# THE TASK
Rewrite all the items below with "medicine" replaced by "pill bottle" everywhere and nothing else changed. Omit the pictures from your answer.

----

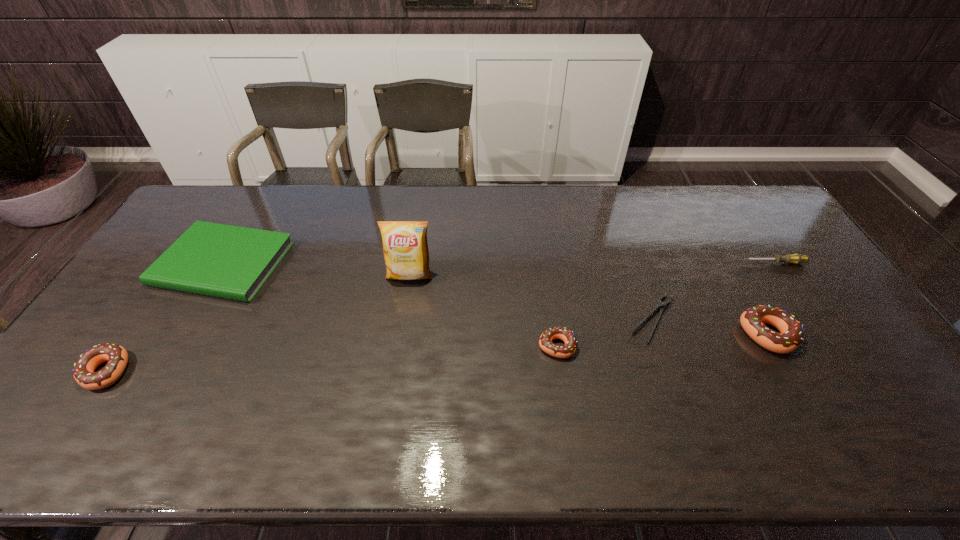
To ensure equal spacing by inserting another doughnut among them, please point out a vacant spot for this new doughnut. Please provide its 2D coordinates. Your answer should be formatted as a tuple, i.e. [(x, y)], where the tuple contains the x and y coordinates of a point satisfying the conditions above.

[(337, 359)]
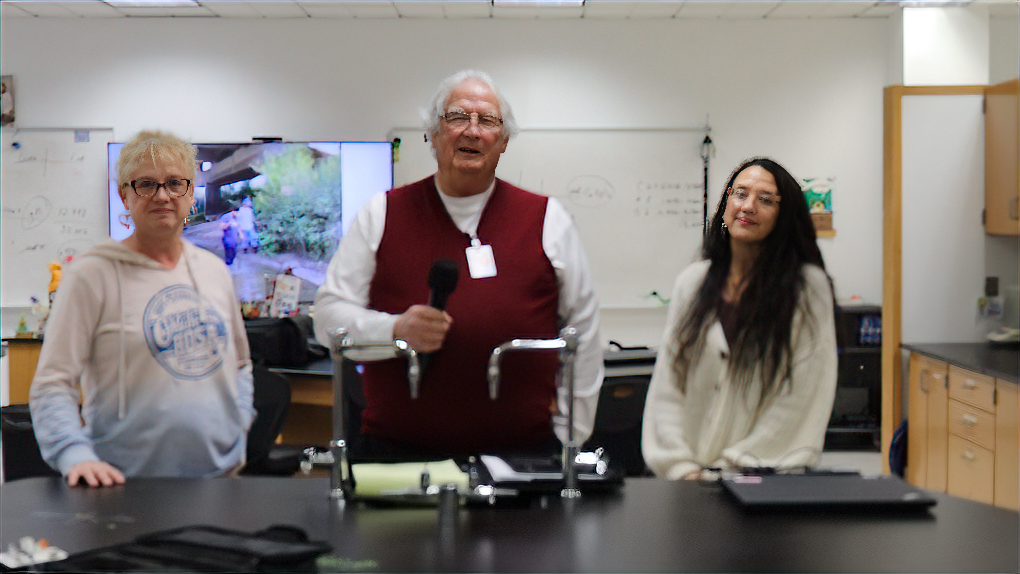
This screenshot has width=1020, height=574. Find the location of `white board`. white board is located at coordinates (559, 147), (356, 161), (61, 183).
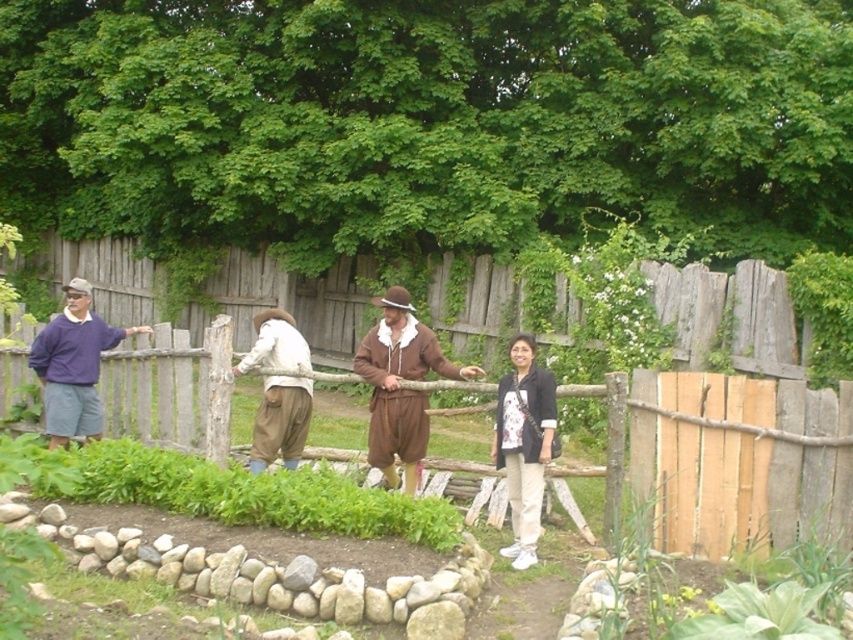
You are a costume designer trying to fit a new jacket over both the brown suede outfit at center and the white cotton pants at center. Which one requires the jacket to be wider to accommodate?

The brown suede outfit at center requires the jacket to be wider because it might be wider than the white cotton pants at center.

You are a costume designer examining the clothing items in the image. Both the white cotton pants at center and the white cotton shirt at center are part of a historical outfit. Which item has a narrower width?

The white cotton pants at center is thinner than the white cotton shirt at center, so the white cotton pants at center has a narrower width.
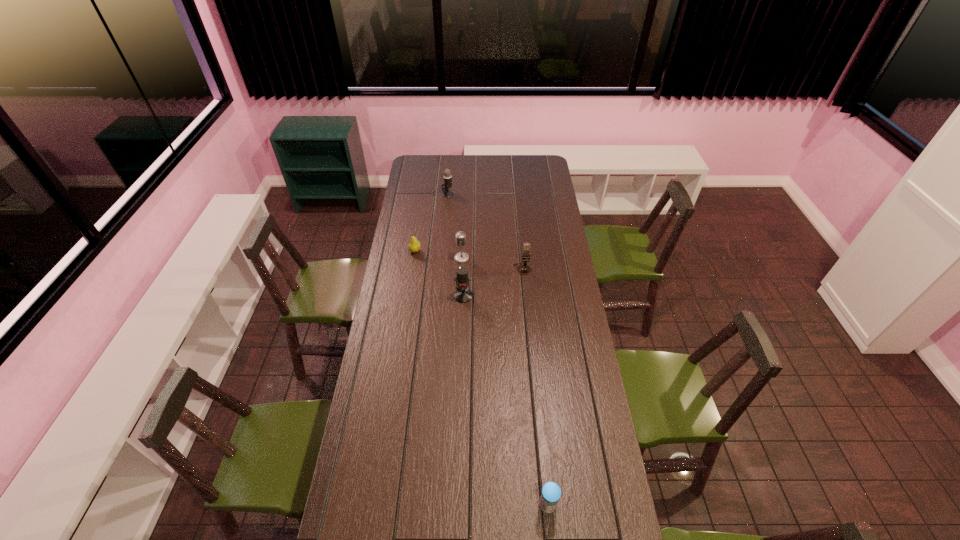
Locate an element on the screen. free space between the pear and the medicine is located at coordinates (481, 378).

This screenshot has height=540, width=960. I want to click on the fourth closest object relative to the medicine, so click(414, 246).

The height and width of the screenshot is (540, 960). In order to click on object that is the fifth closest to the leftmost microphone in this screenshot , I will do `click(551, 492)`.

Identify the location of microphone that is the third closest to the fifth farthest object. (447, 176).

This screenshot has width=960, height=540. I want to click on the closest microphone to the rightmost microphone, so click(x=463, y=294).

Identify the location of free location that satisfies the following two spatial constraints: 1. on the front side of the medicine; 2. on the left side of the pear. (376, 505).

At what (x,y) coordinates should I click in order to perform the action: click on vacant space that satisfies the following two spatial constraints: 1. on the side of the second nearest object with the red ring; 2. on the right side of the medicine. Please return your answer as a coordinate pair (x, y). The image size is (960, 540). Looking at the image, I should click on (456, 505).

Identify the location of vacant area in the image that satisfies the following two spatial constraints: 1. on the front-facing side of the nearest object; 2. on the left side of the rightmost microphone. The image size is (960, 540). (545, 505).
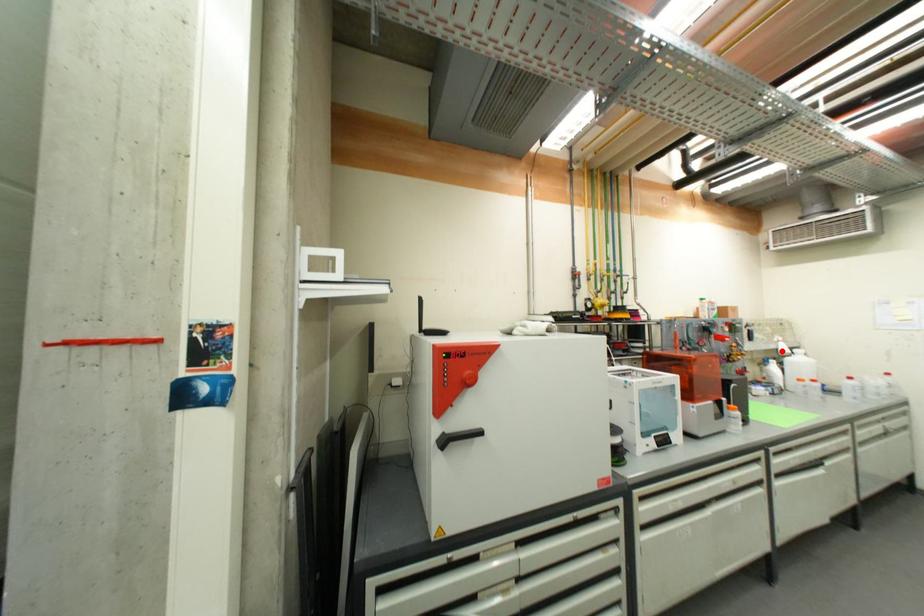
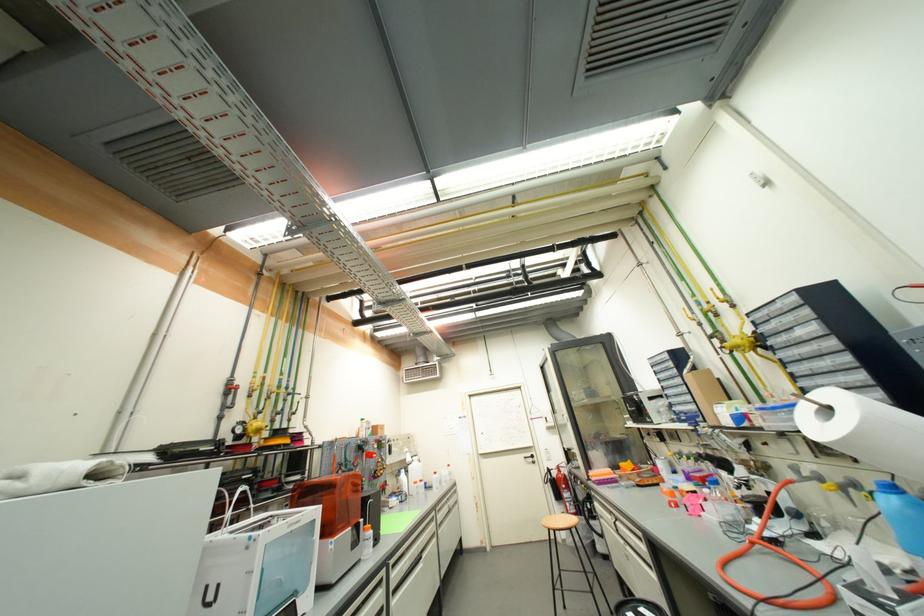
The point at the highlighted location is marked in the first image. Where is the corresponding point in the second image?

(410, 461)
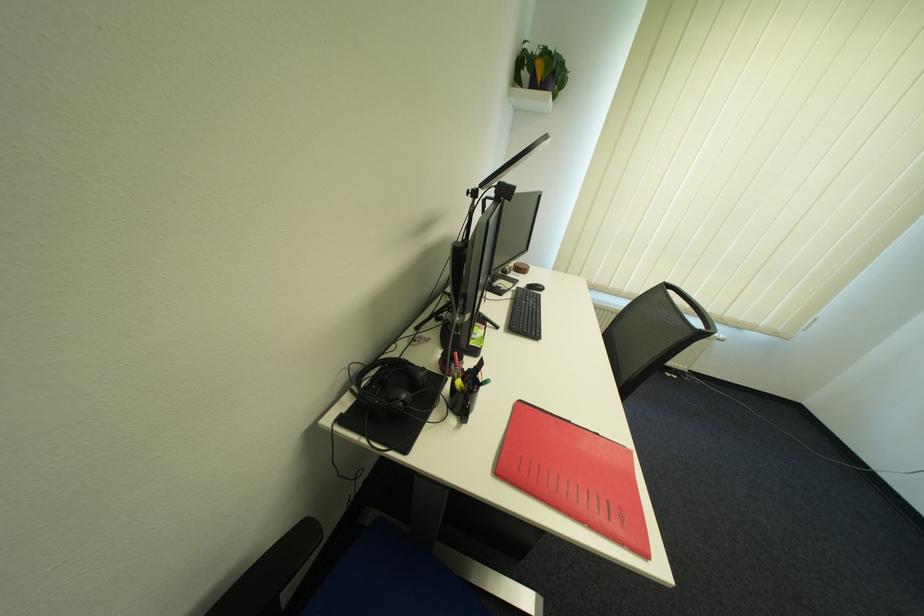
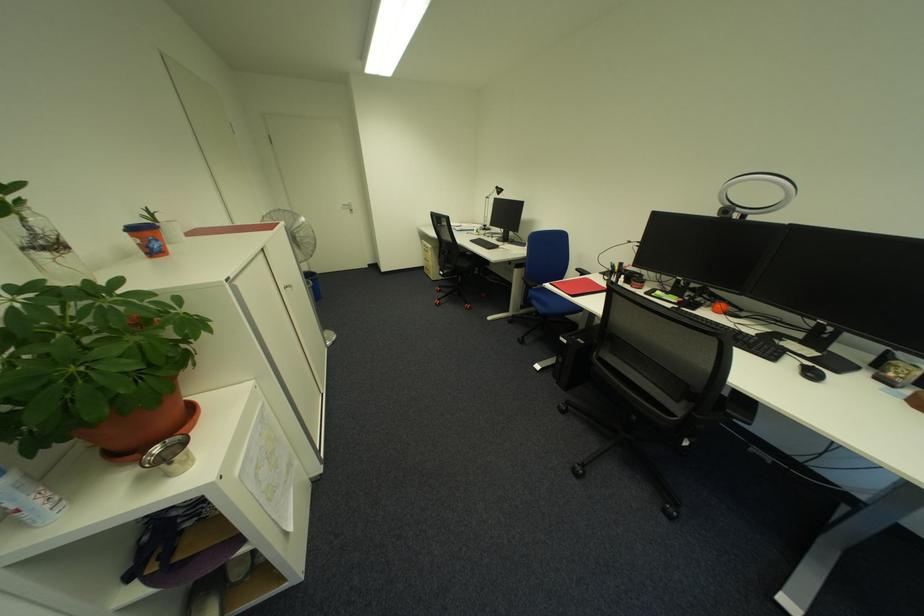
Find the pixel in the second image that matches the point at 657,557 in the first image.

(560, 285)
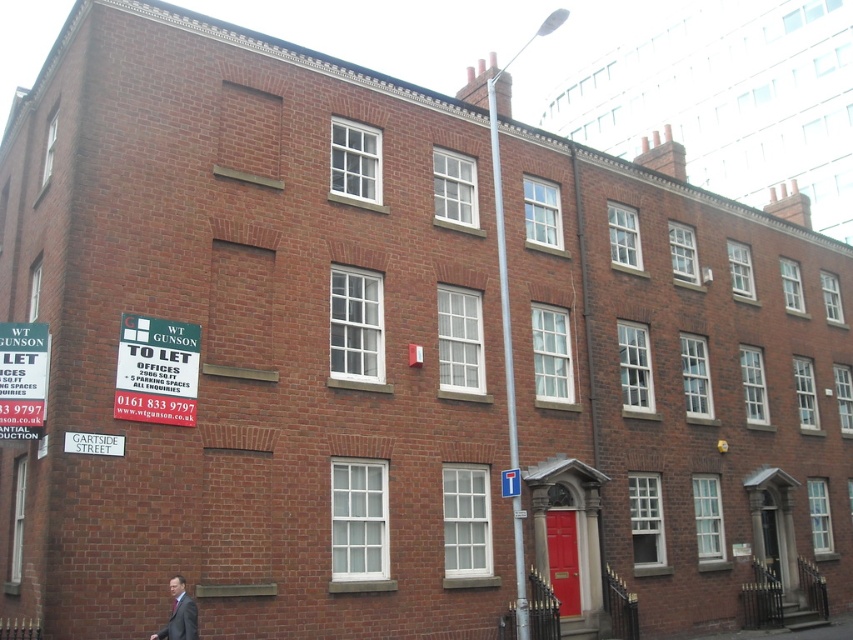
Question: Which object is positioned closest to the green plastic signboard at upper left?

Choices:
 (A) matte gray suit at lower left
 (B) white plastic street sign at lower left

Answer: (B)

Question: From the image, what is the correct spatial relationship of green plastic signboard at upper left in relation to white paper sign at upper left?

Choices:
 (A) above
 (B) below

Answer: (A)

Question: Is white paper sign at upper left above white plastic street sign at lower left?

Choices:
 (A) yes
 (B) no

Answer: (A)

Question: Is matte gray suit at lower left below white plastic street sign at lower left?

Choices:
 (A) no
 (B) yes

Answer: (B)

Question: Which object is closer to the camera taking this photo?

Choices:
 (A) white plastic street sign at lower left
 (B) white paper sign at upper left
 (C) green plastic signboard at upper left

Answer: (A)

Question: Which is farther from the green plastic signboard at upper left?

Choices:
 (A) white plastic street sign at lower left
 (B) white paper sign at upper left
 (C) matte gray suit at lower left

Answer: (C)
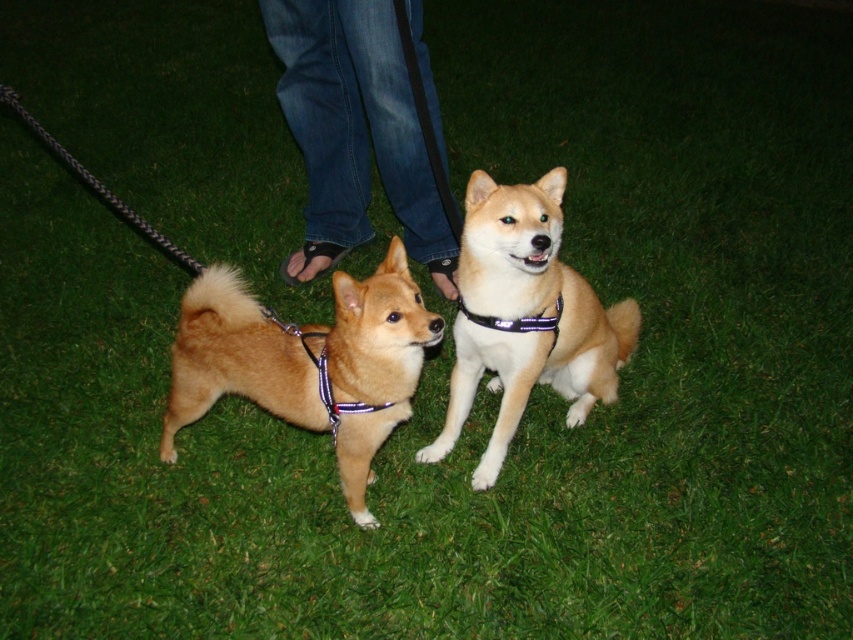
You are a photographer trying to capture both the shiny brown dog at center and the light brown fur at center in a single frame. Based on their positions, which dog should you focus on first to ensure both are in the shot?

The shiny brown dog at center is to the left of light brown fur at center, so you should focus on the shiny brown dog at center first to ensure both are in the shot.

Consider the image. You are a photographer trying to capture the shiny brown dog at center and the light brown fur at center in a single shot. Which one should you focus on first to ensure both are in focus?

You should focus on the shiny brown dog at center first because it is closer to the viewer than the light brown fur at center, so adjusting focus from near to far will help both be in focus.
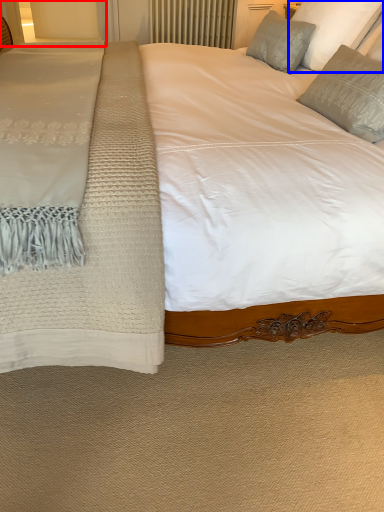
Question: Which point is further to the camera, glass door (highlighted by a red box) or pillow (highlighted by a blue box)?

Choices:
 (A) glass door
 (B) pillow

Answer: (A)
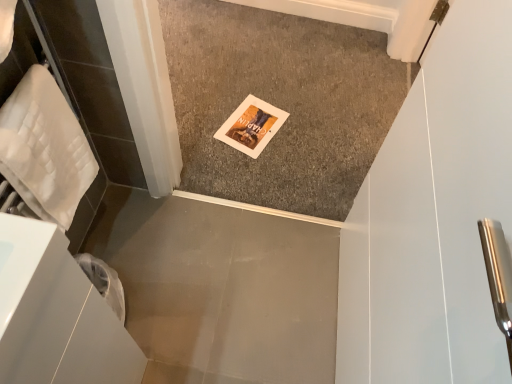
Question: Is white quilted towel at left spatially inside carpeted floor at center, positioned as the first concrete in back-to-front order, or outside of it?

Choices:
 (A) inside
 (B) outside

Answer: (B)

Question: Is white quilted towel at left in front of or behind carpeted floor at center, which ranks as the 2th concrete in bottom-to-top order, in the image?

Choices:
 (A) front
 (B) behind

Answer: (A)

Question: Which is nearer to the white quilted towel at left?

Choices:
 (A) smooth gray concrete at lower left, marked as the second concrete in a back-to-front arrangement
 (B) carpeted floor at center, which ranks as the 2th concrete in bottom-to-top order

Answer: (A)

Question: Which object is the farthest from the carpeted floor at center, positioned as the first concrete in back-to-front order?

Choices:
 (A) smooth gray concrete at lower left, arranged as the 2th concrete when viewed from the top
 (B) white quilted towel at left

Answer: (B)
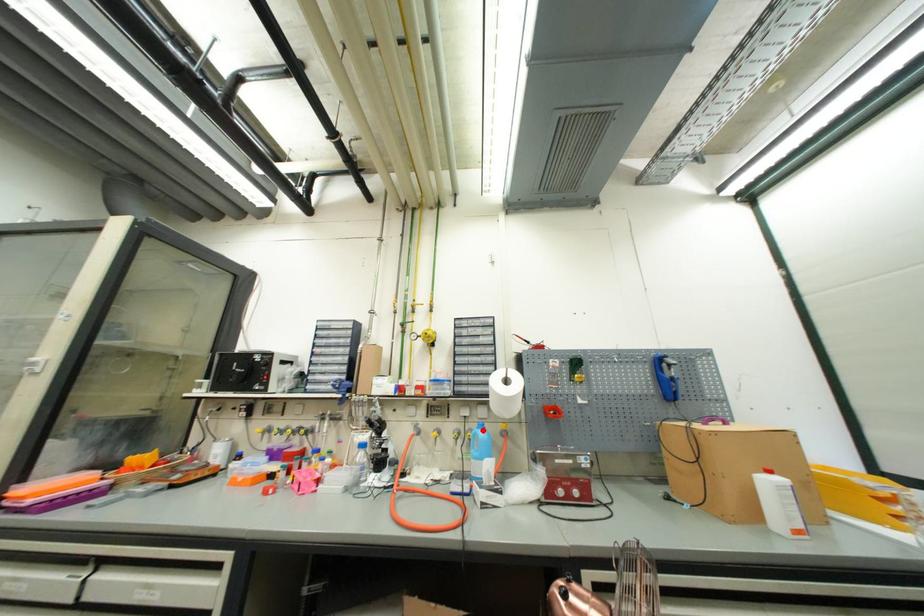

----

# EXERCISE RESULT
To ensure equal spacing by inserting another doughnut among them, please point out a vacant spot for this new doughnut. Please provide its 2D coordinates. Your answer should be formatted as a tuple, i.e. [(x, y)], where the tuple contains the x and y coordinates of a point satisfying the conditions above.

[(337, 359)]
This screenshot has width=1020, height=574. Find the location of `white board`. white board is located at coordinates (559, 147), (356, 161), (61, 183).
You are a costume designer trying to fit a new jacket over both the brown suede outfit at center and the white cotton pants at center. Which one requires the jacket to be wider to accommodate?

The brown suede outfit at center requires the jacket to be wider because it might be wider than the white cotton pants at center.

You are a costume designer examining the clothing items in the image. Both the white cotton pants at center and the white cotton shirt at center are part of a historical outfit. Which item has a narrower width?

The white cotton pants at center is thinner than the white cotton shirt at center, so the white cotton pants at center has a narrower width.
Locate an element on the screen. free space between the pear and the pill bottle is located at coordinates (481, 378).

This screenshot has height=540, width=960. I want to click on the fourth closest object relative to the pill bottle, so click(414, 246).

The height and width of the screenshot is (540, 960). In order to click on object that is the fifth closest to the leftmost microphone in this screenshot , I will do `click(551, 492)`.

Identify the location of microphone that is the third closest to the fifth farthest object. (447, 176).

This screenshot has width=960, height=540. I want to click on the closest microphone to the rightmost microphone, so click(x=463, y=294).

Identify the location of free location that satisfies the following two spatial constraints: 1. on the front side of the pill bottle; 2. on the left side of the pear. (376, 505).

At what (x,y) coordinates should I click in order to perform the action: click on vacant space that satisfies the following two spatial constraints: 1. on the side of the second nearest object with the red ring; 2. on the right side of the pill bottle. Please return your answer as a coordinate pair (x, y). The image size is (960, 540). Looking at the image, I should click on (456, 505).

Identify the location of vacant area in the image that satisfies the following two spatial constraints: 1. on the front-facing side of the nearest object; 2. on the left side of the rightmost microphone. The image size is (960, 540). (545, 505).
The point at the highlighted location is marked in the first image. Where is the corresponding point in the second image?

(410, 461)
Find the pixel in the second image that matches the point at 657,557 in the first image.

(560, 285)
Question: Which object is positioned closest to the green plastic signboard at upper left?

Choices:
 (A) matte gray suit at lower left
 (B) white plastic street sign at lower left

Answer: (B)

Question: From the image, what is the correct spatial relationship of green plastic signboard at upper left in relation to white paper sign at upper left?

Choices:
 (A) above
 (B) below

Answer: (A)

Question: Is white paper sign at upper left above white plastic street sign at lower left?

Choices:
 (A) yes
 (B) no

Answer: (A)

Question: Is matte gray suit at lower left below white plastic street sign at lower left?

Choices:
 (A) no
 (B) yes

Answer: (B)

Question: Which object is closer to the camera taking this photo?

Choices:
 (A) white plastic street sign at lower left
 (B) white paper sign at upper left
 (C) green plastic signboard at upper left

Answer: (A)

Question: Which is farther from the green plastic signboard at upper left?

Choices:
 (A) white plastic street sign at lower left
 (B) white paper sign at upper left
 (C) matte gray suit at lower left

Answer: (C)
You are a photographer trying to capture both the shiny brown dog at center and the light brown fur at center in a single frame. Based on their positions, which dog should you focus on first to ensure both are in the shot?

The shiny brown dog at center is to the left of light brown fur at center, so you should focus on the shiny brown dog at center first to ensure both are in the shot.

Consider the image. You are a photographer trying to capture the shiny brown dog at center and the light brown fur at center in a single shot. Which one should you focus on first to ensure both are in focus?

You should focus on the shiny brown dog at center first because it is closer to the viewer than the light brown fur at center, so adjusting focus from near to far will help both be in focus.
Question: Which point is further to the camera, glass door (highlighted by a red box) or pillow (highlighted by a blue box)?

Choices:
 (A) glass door
 (B) pillow

Answer: (A)
Question: Is white quilted towel at left spatially inside carpeted floor at center, positioned as the first concrete in back-to-front order, or outside of it?

Choices:
 (A) inside
 (B) outside

Answer: (B)

Question: Is white quilted towel at left in front of or behind carpeted floor at center, which ranks as the 2th concrete in bottom-to-top order, in the image?

Choices:
 (A) front
 (B) behind

Answer: (A)

Question: Which is nearer to the white quilted towel at left?

Choices:
 (A) smooth gray concrete at lower left, marked as the second concrete in a back-to-front arrangement
 (B) carpeted floor at center, which ranks as the 2th concrete in bottom-to-top order

Answer: (A)

Question: Which object is the farthest from the carpeted floor at center, positioned as the first concrete in back-to-front order?

Choices:
 (A) smooth gray concrete at lower left, arranged as the 2th concrete when viewed from the top
 (B) white quilted towel at left

Answer: (B)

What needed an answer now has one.